• DO THIS: Return every line of the records below that contains the string "markup", copied in full.

Dataset excerpt:
----

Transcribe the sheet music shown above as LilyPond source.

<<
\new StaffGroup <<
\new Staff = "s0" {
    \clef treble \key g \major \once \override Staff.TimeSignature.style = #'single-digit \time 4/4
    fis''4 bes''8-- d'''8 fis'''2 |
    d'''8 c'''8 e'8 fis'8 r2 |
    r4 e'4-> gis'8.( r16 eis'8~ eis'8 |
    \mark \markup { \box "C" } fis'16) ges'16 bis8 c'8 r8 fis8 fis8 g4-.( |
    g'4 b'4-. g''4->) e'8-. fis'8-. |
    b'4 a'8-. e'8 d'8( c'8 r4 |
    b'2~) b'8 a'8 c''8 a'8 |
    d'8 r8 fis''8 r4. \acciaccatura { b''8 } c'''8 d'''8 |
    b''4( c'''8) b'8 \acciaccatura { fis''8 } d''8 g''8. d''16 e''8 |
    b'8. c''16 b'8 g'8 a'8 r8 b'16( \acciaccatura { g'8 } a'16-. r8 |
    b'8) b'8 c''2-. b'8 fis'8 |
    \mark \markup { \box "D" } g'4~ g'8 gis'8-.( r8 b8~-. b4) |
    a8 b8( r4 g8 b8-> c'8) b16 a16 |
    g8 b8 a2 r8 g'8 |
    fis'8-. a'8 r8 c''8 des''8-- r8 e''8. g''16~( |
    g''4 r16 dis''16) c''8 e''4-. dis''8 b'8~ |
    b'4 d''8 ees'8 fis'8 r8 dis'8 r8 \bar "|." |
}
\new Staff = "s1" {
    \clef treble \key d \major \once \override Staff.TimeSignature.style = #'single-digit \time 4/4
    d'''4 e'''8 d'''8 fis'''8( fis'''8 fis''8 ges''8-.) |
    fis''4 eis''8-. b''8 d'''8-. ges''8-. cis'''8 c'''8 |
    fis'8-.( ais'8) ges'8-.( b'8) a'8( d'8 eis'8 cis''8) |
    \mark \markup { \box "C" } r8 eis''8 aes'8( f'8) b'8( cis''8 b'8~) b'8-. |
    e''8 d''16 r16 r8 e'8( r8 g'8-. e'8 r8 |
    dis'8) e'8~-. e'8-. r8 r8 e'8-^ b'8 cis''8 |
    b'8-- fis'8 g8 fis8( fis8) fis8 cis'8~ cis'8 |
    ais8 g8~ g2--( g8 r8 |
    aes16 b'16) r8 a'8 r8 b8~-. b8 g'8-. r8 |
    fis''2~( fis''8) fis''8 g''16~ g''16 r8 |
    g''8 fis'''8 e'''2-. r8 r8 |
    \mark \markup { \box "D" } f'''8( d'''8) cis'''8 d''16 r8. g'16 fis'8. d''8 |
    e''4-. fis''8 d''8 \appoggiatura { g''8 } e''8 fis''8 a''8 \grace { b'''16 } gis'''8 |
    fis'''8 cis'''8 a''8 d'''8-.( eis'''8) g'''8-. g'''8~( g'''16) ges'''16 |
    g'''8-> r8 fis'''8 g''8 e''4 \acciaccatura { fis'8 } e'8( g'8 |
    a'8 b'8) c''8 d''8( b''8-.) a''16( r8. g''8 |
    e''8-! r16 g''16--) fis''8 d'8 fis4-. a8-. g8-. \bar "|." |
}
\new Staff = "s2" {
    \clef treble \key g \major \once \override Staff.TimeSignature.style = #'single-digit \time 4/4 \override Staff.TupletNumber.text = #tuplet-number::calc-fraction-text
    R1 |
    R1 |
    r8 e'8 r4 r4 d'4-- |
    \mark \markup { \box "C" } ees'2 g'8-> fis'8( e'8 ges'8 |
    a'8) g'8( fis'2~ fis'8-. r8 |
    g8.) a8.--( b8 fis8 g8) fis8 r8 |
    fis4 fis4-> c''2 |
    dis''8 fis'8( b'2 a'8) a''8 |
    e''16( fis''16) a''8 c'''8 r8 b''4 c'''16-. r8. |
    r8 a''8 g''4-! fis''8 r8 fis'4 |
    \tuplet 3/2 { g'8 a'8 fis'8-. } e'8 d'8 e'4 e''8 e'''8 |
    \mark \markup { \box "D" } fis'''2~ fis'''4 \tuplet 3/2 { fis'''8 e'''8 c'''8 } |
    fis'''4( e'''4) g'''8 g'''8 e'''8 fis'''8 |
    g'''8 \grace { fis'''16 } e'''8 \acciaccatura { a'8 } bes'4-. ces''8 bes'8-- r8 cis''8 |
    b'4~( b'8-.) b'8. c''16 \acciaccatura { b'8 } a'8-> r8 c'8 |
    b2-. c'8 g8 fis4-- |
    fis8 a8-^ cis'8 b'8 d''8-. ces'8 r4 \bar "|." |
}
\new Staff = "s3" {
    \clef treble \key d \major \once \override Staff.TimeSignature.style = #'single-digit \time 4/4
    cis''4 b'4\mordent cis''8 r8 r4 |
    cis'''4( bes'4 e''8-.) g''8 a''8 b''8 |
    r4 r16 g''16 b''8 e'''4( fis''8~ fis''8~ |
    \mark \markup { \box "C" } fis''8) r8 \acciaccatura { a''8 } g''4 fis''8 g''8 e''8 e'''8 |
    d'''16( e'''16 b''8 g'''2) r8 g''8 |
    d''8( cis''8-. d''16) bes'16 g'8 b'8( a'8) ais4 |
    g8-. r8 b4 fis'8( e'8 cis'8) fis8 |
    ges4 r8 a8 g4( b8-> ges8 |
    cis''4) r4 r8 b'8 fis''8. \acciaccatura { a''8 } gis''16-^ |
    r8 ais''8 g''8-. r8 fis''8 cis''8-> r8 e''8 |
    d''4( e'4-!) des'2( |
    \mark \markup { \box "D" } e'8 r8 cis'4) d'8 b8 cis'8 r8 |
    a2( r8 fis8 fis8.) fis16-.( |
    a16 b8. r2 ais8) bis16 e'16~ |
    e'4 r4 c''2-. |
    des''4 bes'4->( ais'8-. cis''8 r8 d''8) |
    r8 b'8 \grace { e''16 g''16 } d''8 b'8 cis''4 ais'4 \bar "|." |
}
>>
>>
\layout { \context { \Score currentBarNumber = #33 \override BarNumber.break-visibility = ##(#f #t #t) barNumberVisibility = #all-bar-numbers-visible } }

----

• CORRECT ANSWER:
    \mark \markup { \box "C" } fis'16) ges'16 bis8 c'8 r8 fis8 fis8 g4-.( |
    \mark \markup { \box "D" } g'4~ g'8 gis'8-.( r8 b8~-. b4) |
    \mark \markup { \box "C" } r8 eis''8 aes'8( f'8) b'8( cis''8 b'8~) b'8-. |
    \mark \markup { \box "D" } f'''8( d'''8) cis'''8 d''16 r8. g'16 fis'8. d''8 |
    \mark \markup { \box "C" } ees'2 g'8-> fis'8( e'8 ges'8 |
    \mark \markup { \box "D" } fis'''2~ fis'''4 \tuplet 3/2 { fis'''8 e'''8 c'''8 } |
    \mark \markup { \box "C" } fis''8) r8 \acciaccatura { a''8 } g''4 fis''8 g''8 e''8 e'''8 |
    \mark \markup { \box "D" } e'8 r8 cis'4) d'8 b8 cis'8 r8 |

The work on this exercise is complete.